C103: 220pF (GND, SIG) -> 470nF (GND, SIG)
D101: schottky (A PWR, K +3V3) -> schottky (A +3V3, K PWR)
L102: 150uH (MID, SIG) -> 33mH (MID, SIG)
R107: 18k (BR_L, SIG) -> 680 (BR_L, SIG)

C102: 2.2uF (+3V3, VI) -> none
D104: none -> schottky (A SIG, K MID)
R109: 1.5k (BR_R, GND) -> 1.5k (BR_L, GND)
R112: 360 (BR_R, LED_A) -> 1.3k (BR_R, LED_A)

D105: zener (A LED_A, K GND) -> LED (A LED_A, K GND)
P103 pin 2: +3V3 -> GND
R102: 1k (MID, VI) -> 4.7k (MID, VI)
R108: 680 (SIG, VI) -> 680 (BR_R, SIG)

#### [Your instructions]
Starting at the line in the records above that contains "P103 pin 2: +3V3 -> GND", output every line up to and including the last one, with nothing added.

#### [Task response]
P103 pin 2: +3V3 -> GND
R102: 1k (MID, VI) -> 4.7k (MID, VI)
R108: 680 (SIG, VI) -> 680 (BR_R, SIG)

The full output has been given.